■ TO DO
In the entries below, find every line with the string "white" and copy it.

■ DATASET EXCERPTS

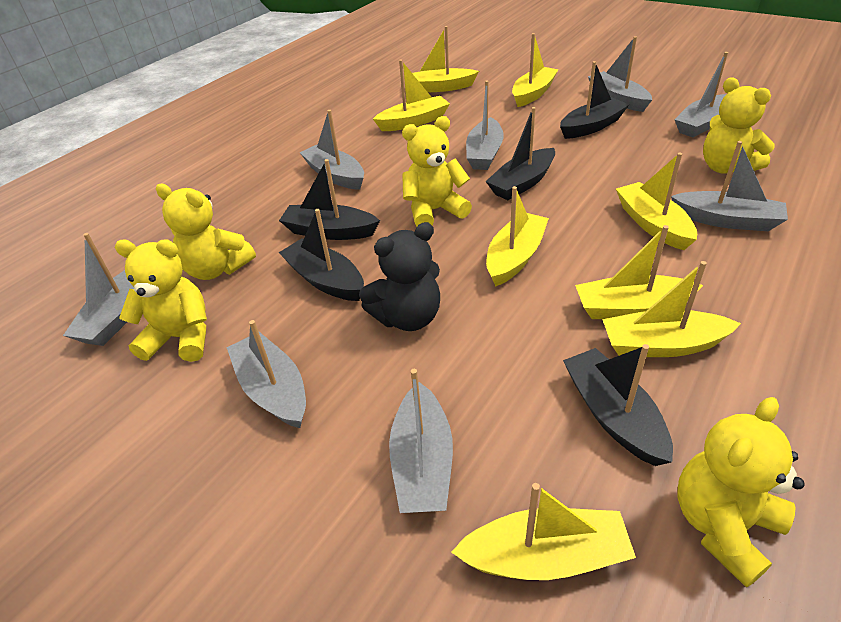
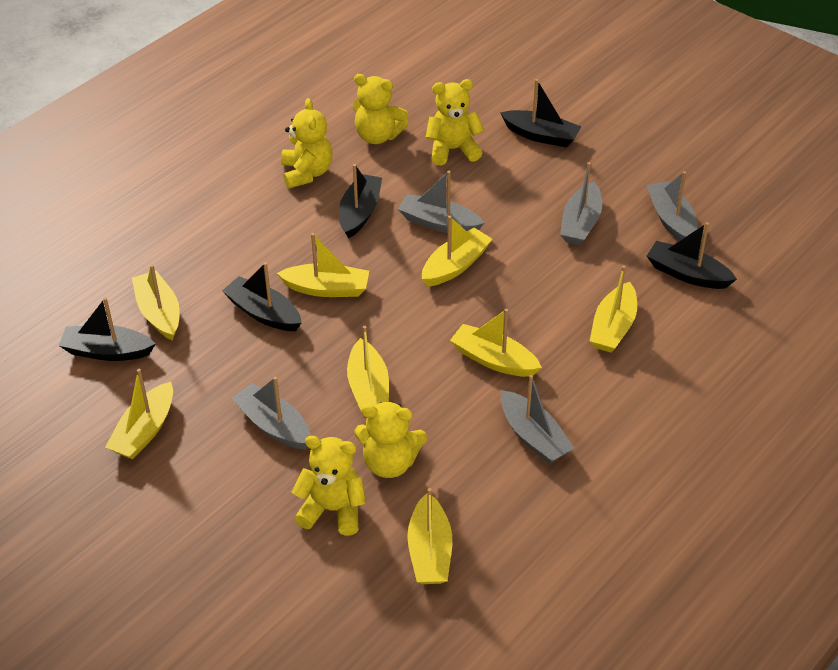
black teddy bear: 1 -> 0
grey boat: 8 -> 5

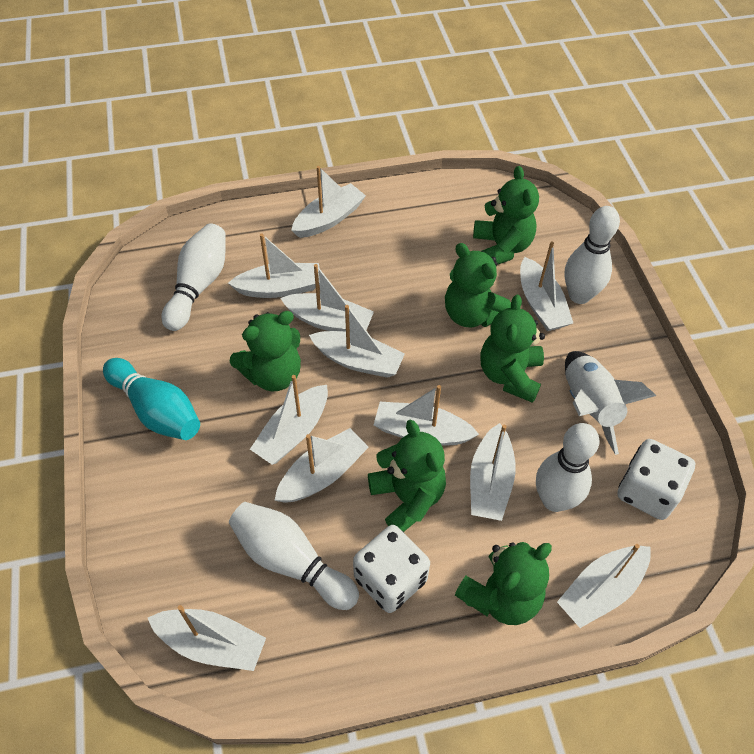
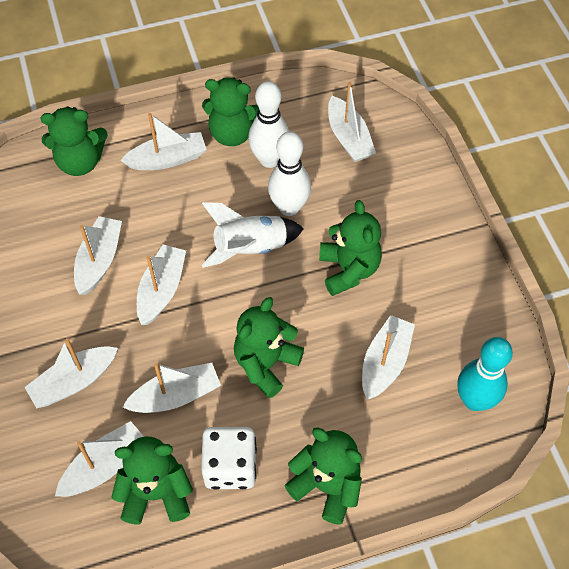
white boat: 11 -> 8
white bowling pin: 4 -> 2
white dice: 2 -> 1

■ COMPLETED EXERCISE
white boat: 11 -> 8
white bowling pin: 4 -> 2
white dice: 2 -> 1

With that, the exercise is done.